-------- Data records

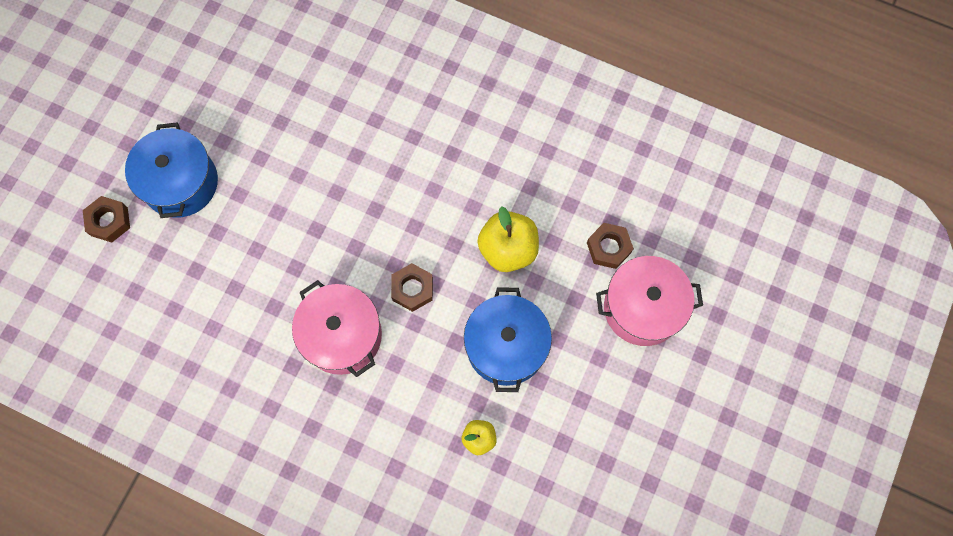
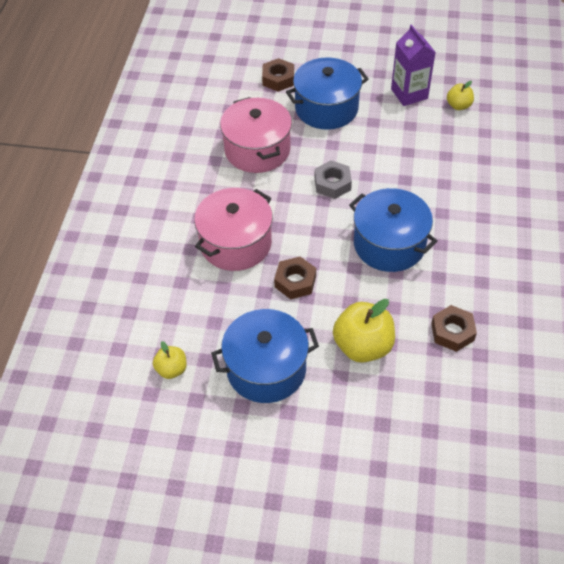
camera: 75 degrees right, 20 degrees down
(195, 89) = (409, 94): none -> purple carton
(234, 47) = (458, 105): none -> yellow apple
(296, 212) = (332, 183): none -> grey nut
(397, 184) = (389, 244): none -> blue pot
(608, 247) = (401, 435): brown nut -> brown nut (452, 332)
(642, 308) = (348, 484): pink pot -> pink pot (257, 150)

----------------

- _What you will do_
Exactly as written, copy the entries above without their pictures.

- _Result_
camera: 75 degrees right, 20 degrees down
(195, 89) = (409, 94): none -> purple carton
(234, 47) = (458, 105): none -> yellow apple
(296, 212) = (332, 183): none -> grey nut
(397, 184) = (389, 244): none -> blue pot
(608, 247) = (401, 435): brown nut -> brown nut (452, 332)
(642, 308) = (348, 484): pink pot -> pink pot (257, 150)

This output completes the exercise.